#### Exercise data:
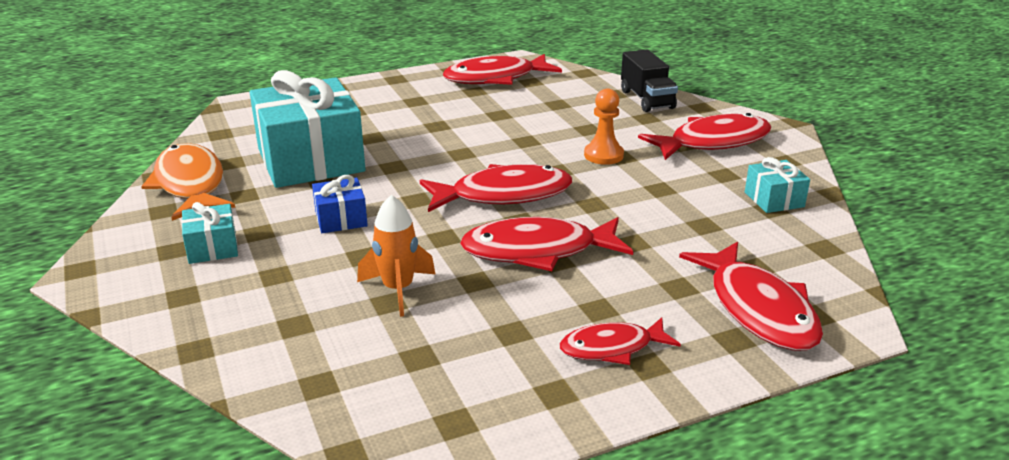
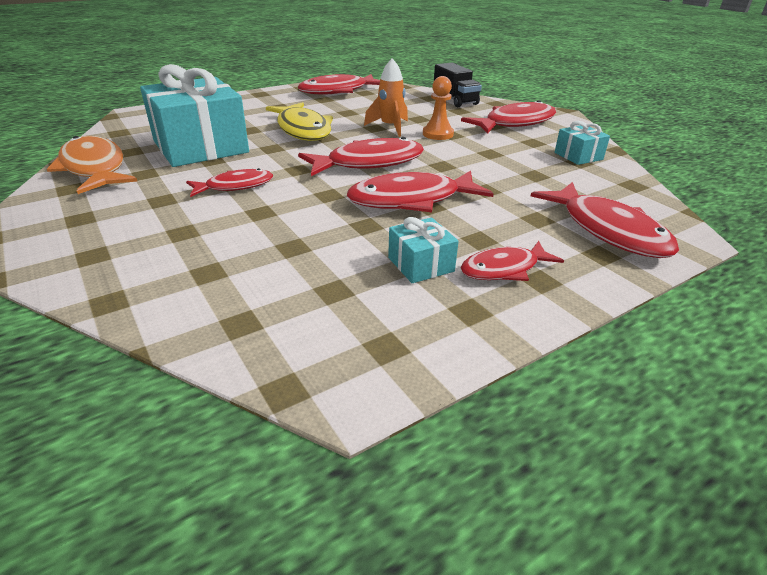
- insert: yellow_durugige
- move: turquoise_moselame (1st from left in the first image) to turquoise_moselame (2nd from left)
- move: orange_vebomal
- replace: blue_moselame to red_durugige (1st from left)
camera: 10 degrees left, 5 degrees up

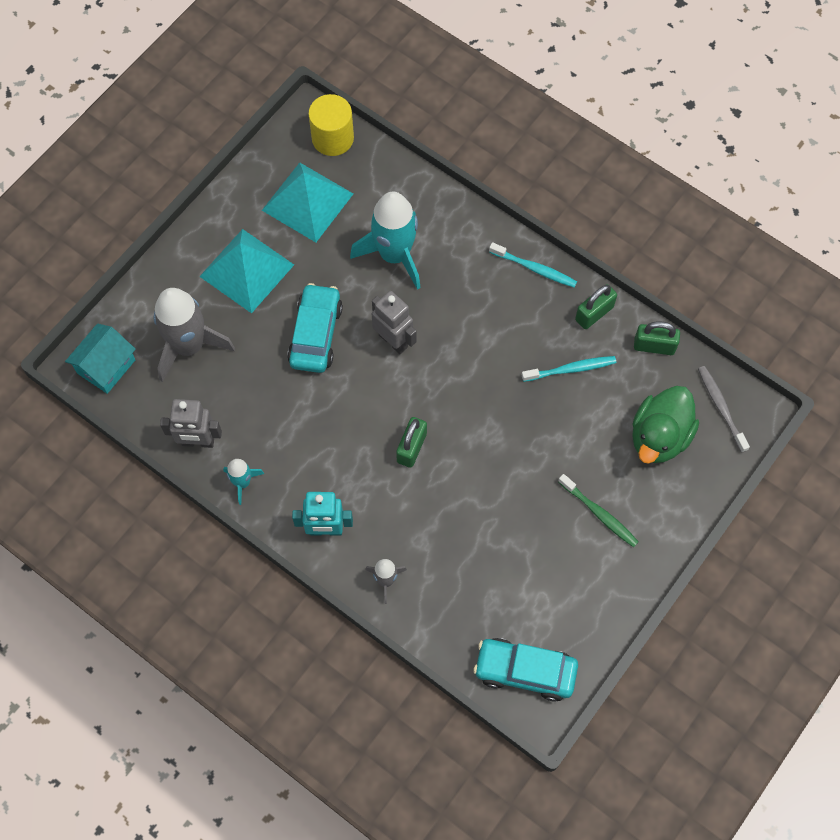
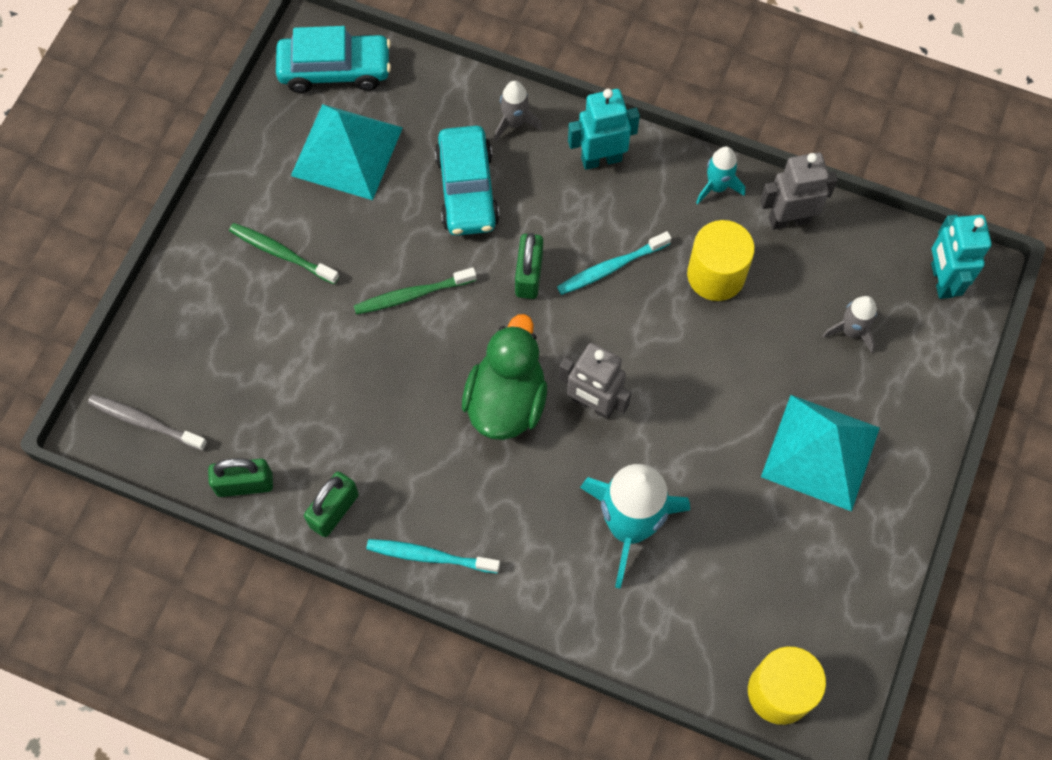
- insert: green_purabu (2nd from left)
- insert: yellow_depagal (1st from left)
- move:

--

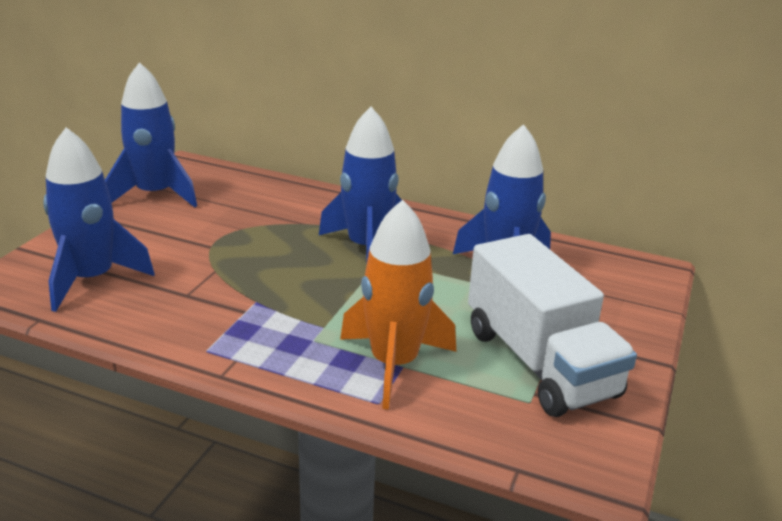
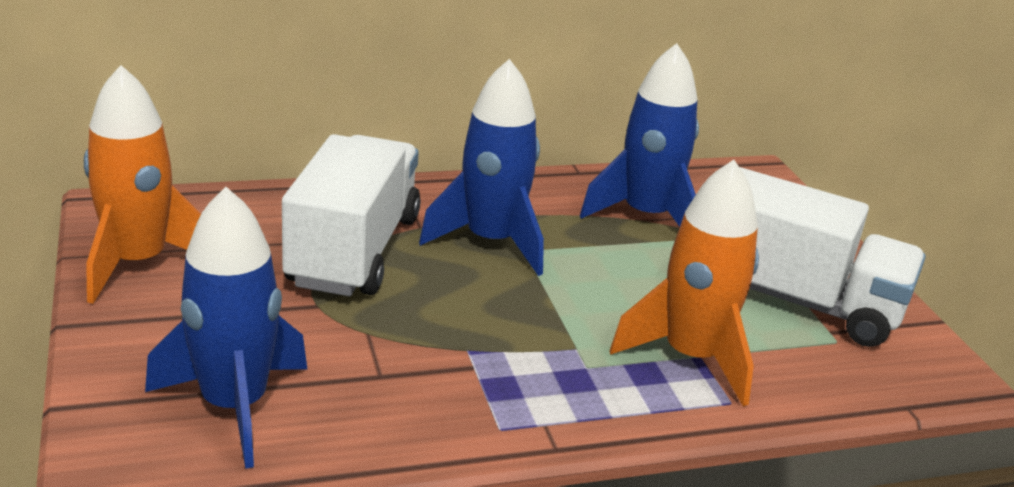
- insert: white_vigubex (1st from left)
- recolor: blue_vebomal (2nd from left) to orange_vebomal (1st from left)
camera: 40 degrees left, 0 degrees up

#### Task brief:
Return exactly, and only, the lines above starting at the line that contains "- move: turquoise_moselame" and ending at the line that contains "- replace: blue_moselame".

#### Written reply:
- move: turquoise_moselame (1st from left in the first image) to turquoise_moselame (2nd from left)
- move: orange_vebomal
- replace: blue_moselame to red_durugige (1st from left)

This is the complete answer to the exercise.